[[ RECORDS SUPPLIED open ]]

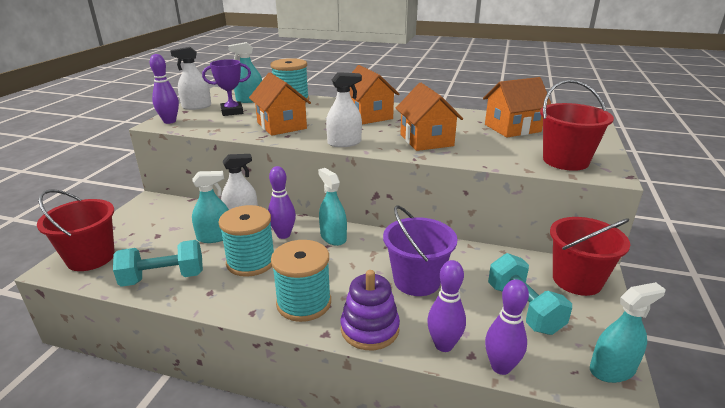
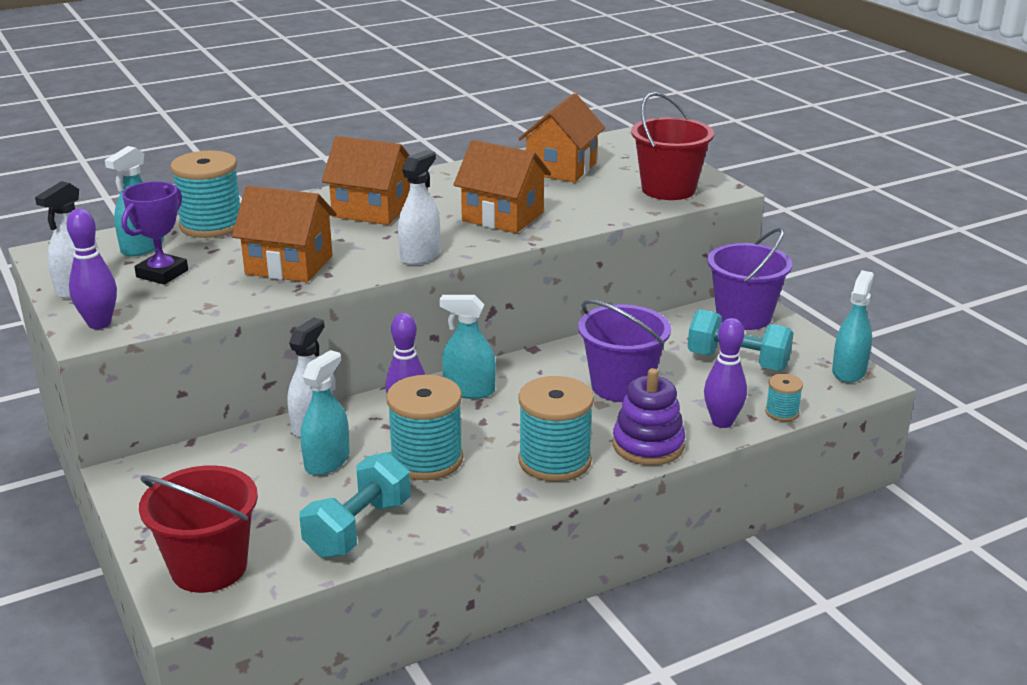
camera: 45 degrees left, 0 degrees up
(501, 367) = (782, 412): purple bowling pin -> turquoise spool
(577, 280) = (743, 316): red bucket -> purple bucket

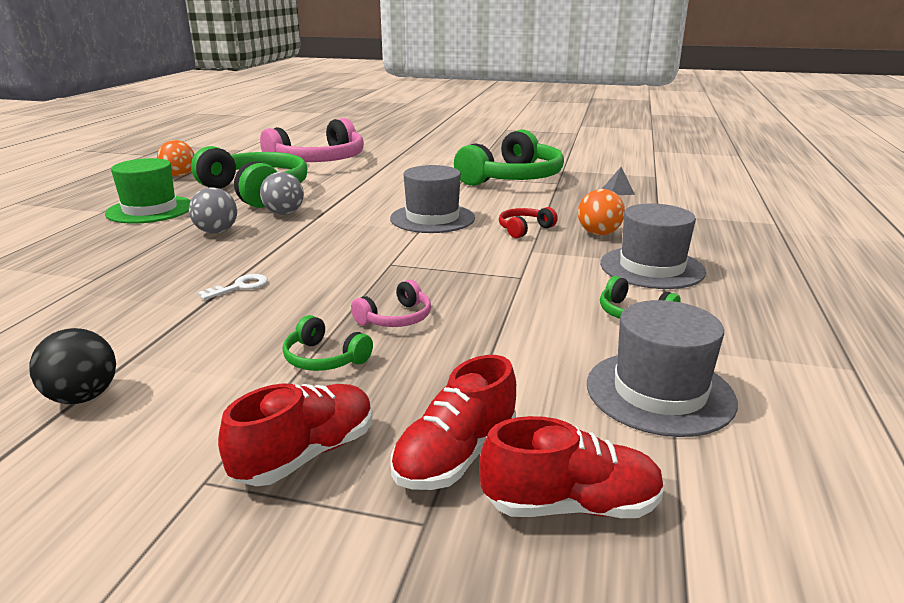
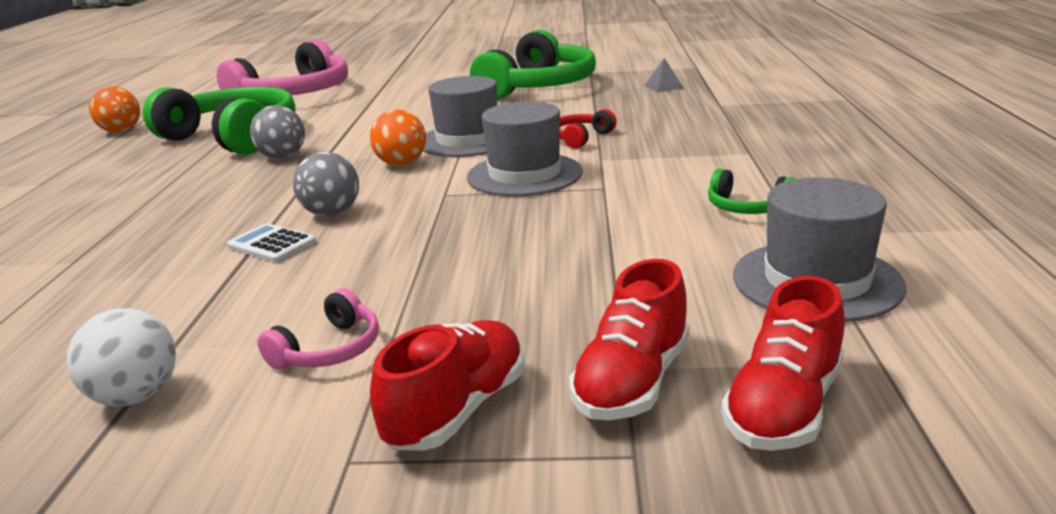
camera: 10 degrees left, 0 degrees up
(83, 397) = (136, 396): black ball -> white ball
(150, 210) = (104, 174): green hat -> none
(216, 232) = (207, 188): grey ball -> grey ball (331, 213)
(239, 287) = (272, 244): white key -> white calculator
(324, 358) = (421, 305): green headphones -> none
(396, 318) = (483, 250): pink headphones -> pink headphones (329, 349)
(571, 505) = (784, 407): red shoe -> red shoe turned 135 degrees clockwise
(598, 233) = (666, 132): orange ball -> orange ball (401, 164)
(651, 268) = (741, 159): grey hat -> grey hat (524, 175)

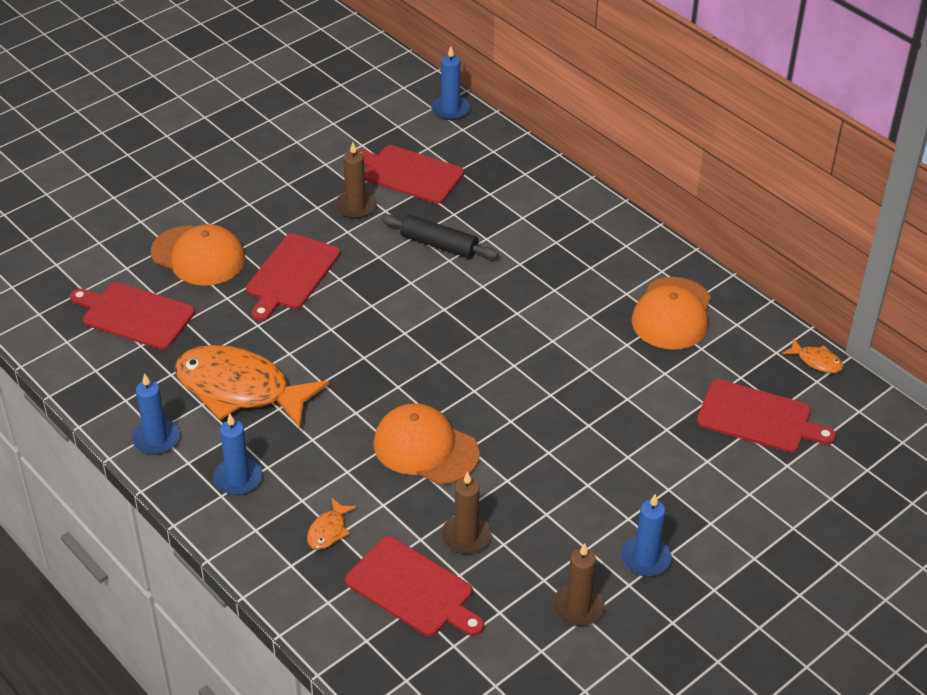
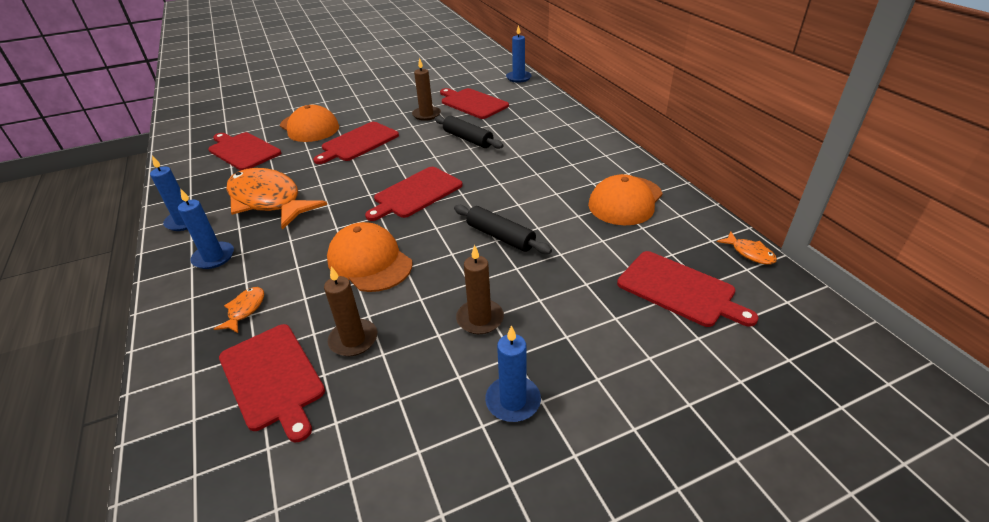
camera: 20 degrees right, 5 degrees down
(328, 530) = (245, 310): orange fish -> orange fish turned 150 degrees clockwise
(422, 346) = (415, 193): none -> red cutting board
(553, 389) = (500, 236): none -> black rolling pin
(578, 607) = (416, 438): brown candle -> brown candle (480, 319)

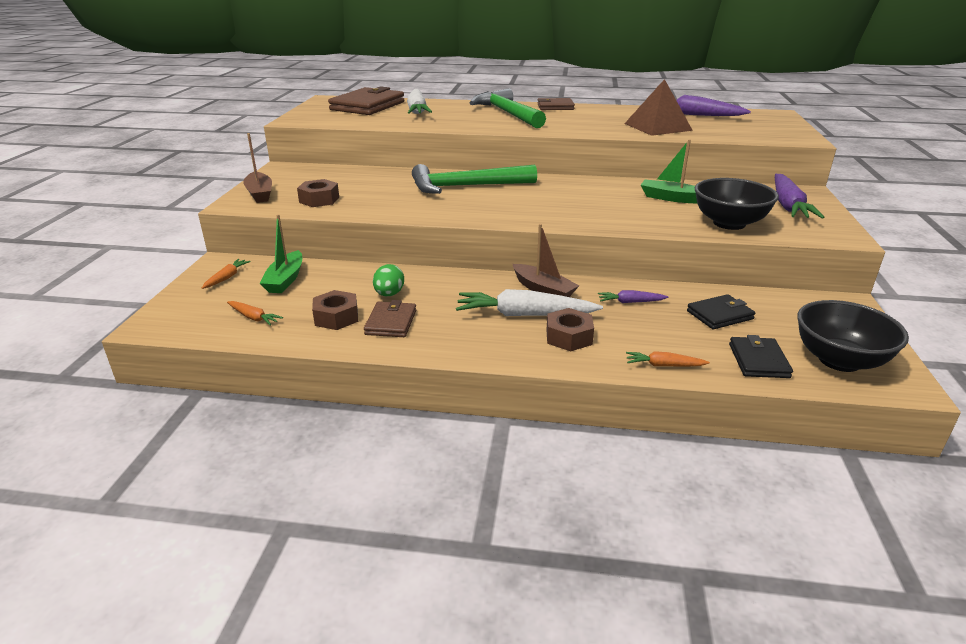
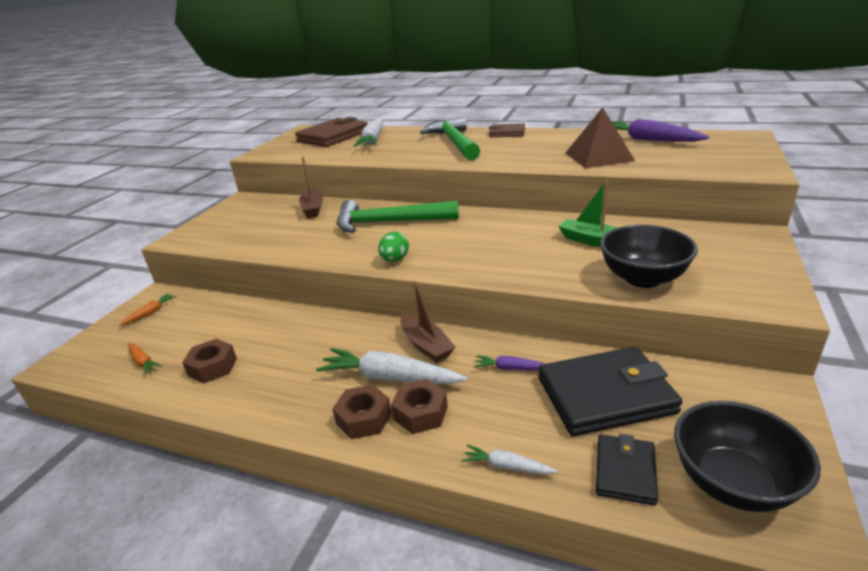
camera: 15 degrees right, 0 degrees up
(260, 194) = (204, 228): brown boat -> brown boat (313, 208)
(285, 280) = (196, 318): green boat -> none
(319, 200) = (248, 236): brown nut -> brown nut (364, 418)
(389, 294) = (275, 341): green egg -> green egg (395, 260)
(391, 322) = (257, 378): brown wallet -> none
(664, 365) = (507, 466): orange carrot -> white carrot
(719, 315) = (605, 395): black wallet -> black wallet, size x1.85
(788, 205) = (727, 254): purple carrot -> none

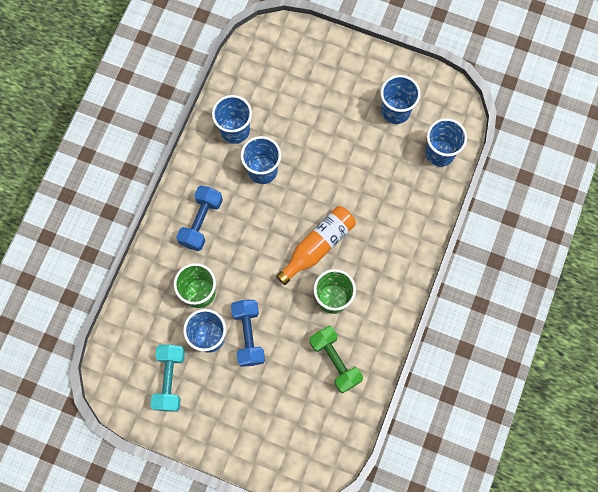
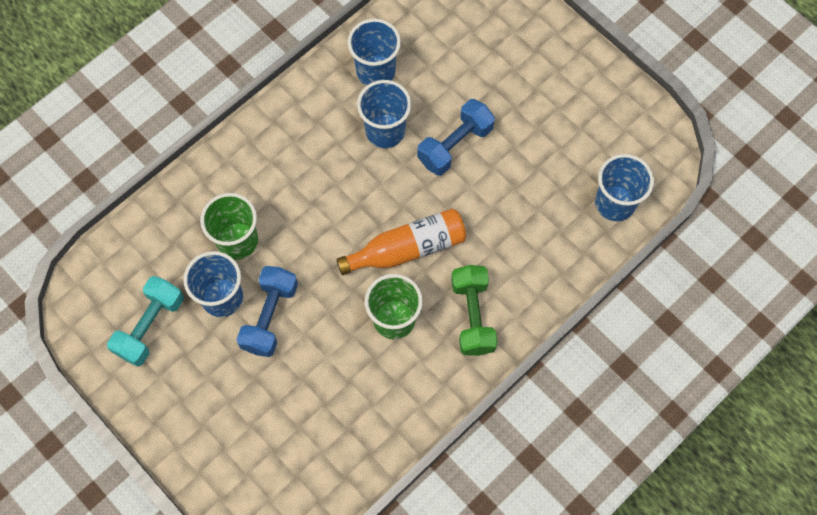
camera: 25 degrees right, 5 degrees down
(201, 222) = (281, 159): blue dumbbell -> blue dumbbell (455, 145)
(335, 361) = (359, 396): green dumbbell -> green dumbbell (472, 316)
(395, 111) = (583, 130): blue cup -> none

[[ RECORDS SUPPLIED closed ]]

THE PROBLEM | Your answer must be the lines from the one holding "(389, 294) = (275, 341): green" through the final line of the records above, exactly as written and without any pictures.

ANSWER TO THIS TASK |
(389, 294) = (275, 341): green egg -> green egg (395, 260)
(391, 322) = (257, 378): brown wallet -> none
(664, 365) = (507, 466): orange carrot -> white carrot
(719, 315) = (605, 395): black wallet -> black wallet, size x1.85
(788, 205) = (727, 254): purple carrot -> none

camera: 25 degrees right, 5 degrees down
(201, 222) = (281, 159): blue dumbbell -> blue dumbbell (455, 145)
(335, 361) = (359, 396): green dumbbell -> green dumbbell (472, 316)
(395, 111) = (583, 130): blue cup -> none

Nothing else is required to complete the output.